RECORD EXCERPTS:
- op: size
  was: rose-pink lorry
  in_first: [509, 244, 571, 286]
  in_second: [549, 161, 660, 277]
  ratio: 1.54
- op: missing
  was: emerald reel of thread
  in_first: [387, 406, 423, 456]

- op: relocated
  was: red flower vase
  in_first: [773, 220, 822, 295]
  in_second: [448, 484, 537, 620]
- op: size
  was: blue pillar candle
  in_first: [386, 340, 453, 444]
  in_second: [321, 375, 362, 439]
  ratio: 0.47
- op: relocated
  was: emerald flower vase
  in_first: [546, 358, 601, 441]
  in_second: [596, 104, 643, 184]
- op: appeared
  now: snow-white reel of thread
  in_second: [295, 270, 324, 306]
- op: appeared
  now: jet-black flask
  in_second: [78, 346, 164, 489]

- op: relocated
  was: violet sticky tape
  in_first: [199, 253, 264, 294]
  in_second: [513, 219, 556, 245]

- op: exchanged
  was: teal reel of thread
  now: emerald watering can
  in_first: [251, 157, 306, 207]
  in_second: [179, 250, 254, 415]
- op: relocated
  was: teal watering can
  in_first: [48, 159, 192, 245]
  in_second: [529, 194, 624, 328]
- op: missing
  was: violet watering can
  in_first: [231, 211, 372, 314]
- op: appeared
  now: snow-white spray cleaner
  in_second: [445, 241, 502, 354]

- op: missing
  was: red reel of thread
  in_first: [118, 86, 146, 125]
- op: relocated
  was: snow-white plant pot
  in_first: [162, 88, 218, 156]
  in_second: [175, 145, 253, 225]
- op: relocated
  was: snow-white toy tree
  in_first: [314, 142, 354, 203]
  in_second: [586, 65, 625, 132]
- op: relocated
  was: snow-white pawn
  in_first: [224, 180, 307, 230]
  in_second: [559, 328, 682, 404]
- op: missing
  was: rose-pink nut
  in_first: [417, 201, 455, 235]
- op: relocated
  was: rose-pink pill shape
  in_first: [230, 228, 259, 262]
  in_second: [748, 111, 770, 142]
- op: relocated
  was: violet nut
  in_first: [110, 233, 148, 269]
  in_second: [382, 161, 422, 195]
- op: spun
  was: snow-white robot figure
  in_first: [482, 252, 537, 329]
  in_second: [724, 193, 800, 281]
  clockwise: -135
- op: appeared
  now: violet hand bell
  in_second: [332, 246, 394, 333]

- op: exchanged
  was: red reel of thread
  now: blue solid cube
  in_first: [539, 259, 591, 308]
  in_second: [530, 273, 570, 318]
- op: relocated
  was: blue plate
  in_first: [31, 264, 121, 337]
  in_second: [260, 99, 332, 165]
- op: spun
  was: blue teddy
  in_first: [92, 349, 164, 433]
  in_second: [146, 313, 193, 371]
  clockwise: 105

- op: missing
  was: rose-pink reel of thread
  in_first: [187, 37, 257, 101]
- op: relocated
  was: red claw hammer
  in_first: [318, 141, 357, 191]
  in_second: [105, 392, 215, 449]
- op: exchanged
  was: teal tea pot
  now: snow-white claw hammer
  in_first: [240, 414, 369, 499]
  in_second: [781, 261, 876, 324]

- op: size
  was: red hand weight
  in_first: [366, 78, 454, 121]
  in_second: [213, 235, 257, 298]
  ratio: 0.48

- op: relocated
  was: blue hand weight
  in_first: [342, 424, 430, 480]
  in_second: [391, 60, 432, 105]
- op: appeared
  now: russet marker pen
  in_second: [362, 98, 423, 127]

EXERCISE: Transcribe all of the material exactly as it was written.

PROBLEM SOLUTION:
- op: size
  was: rose-pink lorry
  in_first: [509, 244, 571, 286]
  in_second: [549, 161, 660, 277]
  ratio: 1.54
- op: missing
  was: emerald reel of thread
  in_first: [387, 406, 423, 456]

- op: relocated
  was: red flower vase
  in_first: [773, 220, 822, 295]
  in_second: [448, 484, 537, 620]
- op: size
  was: blue pillar candle
  in_first: [386, 340, 453, 444]
  in_second: [321, 375, 362, 439]
  ratio: 0.47
- op: relocated
  was: emerald flower vase
  in_first: [546, 358, 601, 441]
  in_second: [596, 104, 643, 184]
- op: appeared
  now: snow-white reel of thread
  in_second: [295, 270, 324, 306]
- op: appeared
  now: jet-black flask
  in_second: [78, 346, 164, 489]

- op: relocated
  was: violet sticky tape
  in_first: [199, 253, 264, 294]
  in_second: [513, 219, 556, 245]

- op: exchanged
  was: teal reel of thread
  now: emerald watering can
  in_first: [251, 157, 306, 207]
  in_second: [179, 250, 254, 415]
- op: relocated
  was: teal watering can
  in_first: [48, 159, 192, 245]
  in_second: [529, 194, 624, 328]
- op: missing
  was: violet watering can
  in_first: [231, 211, 372, 314]
- op: appeared
  now: snow-white spray cleaner
  in_second: [445, 241, 502, 354]

- op: missing
  was: red reel of thread
  in_first: [118, 86, 146, 125]
- op: relocated
  was: snow-white plant pot
  in_first: [162, 88, 218, 156]
  in_second: [175, 145, 253, 225]
- op: relocated
  was: snow-white toy tree
  in_first: [314, 142, 354, 203]
  in_second: [586, 65, 625, 132]
- op: relocated
  was: snow-white pawn
  in_first: [224, 180, 307, 230]
  in_second: [559, 328, 682, 404]
- op: missing
  was: rose-pink nut
  in_first: [417, 201, 455, 235]
- op: relocated
  was: rose-pink pill shape
  in_first: [230, 228, 259, 262]
  in_second: [748, 111, 770, 142]
- op: relocated
  was: violet nut
  in_first: [110, 233, 148, 269]
  in_second: [382, 161, 422, 195]
- op: spun
  was: snow-white robot figure
  in_first: [482, 252, 537, 329]
  in_second: [724, 193, 800, 281]
  clockwise: -135
- op: appeared
  now: violet hand bell
  in_second: [332, 246, 394, 333]

- op: exchanged
  was: red reel of thread
  now: blue solid cube
  in_first: [539, 259, 591, 308]
  in_second: [530, 273, 570, 318]
- op: relocated
  was: blue plate
  in_first: [31, 264, 121, 337]
  in_second: [260, 99, 332, 165]
- op: spun
  was: blue teddy
  in_first: [92, 349, 164, 433]
  in_second: [146, 313, 193, 371]
  clockwise: 105

- op: missing
  was: rose-pink reel of thread
  in_first: [187, 37, 257, 101]
- op: relocated
  was: red claw hammer
  in_first: [318, 141, 357, 191]
  in_second: [105, 392, 215, 449]
- op: exchanged
  was: teal tea pot
  now: snow-white claw hammer
  in_first: [240, 414, 369, 499]
  in_second: [781, 261, 876, 324]

- op: size
  was: red hand weight
  in_first: [366, 78, 454, 121]
  in_second: [213, 235, 257, 298]
  ratio: 0.48

- op: relocated
  was: blue hand weight
  in_first: [342, 424, 430, 480]
  in_second: [391, 60, 432, 105]
- op: appeared
  now: russet marker pen
  in_second: [362, 98, 423, 127]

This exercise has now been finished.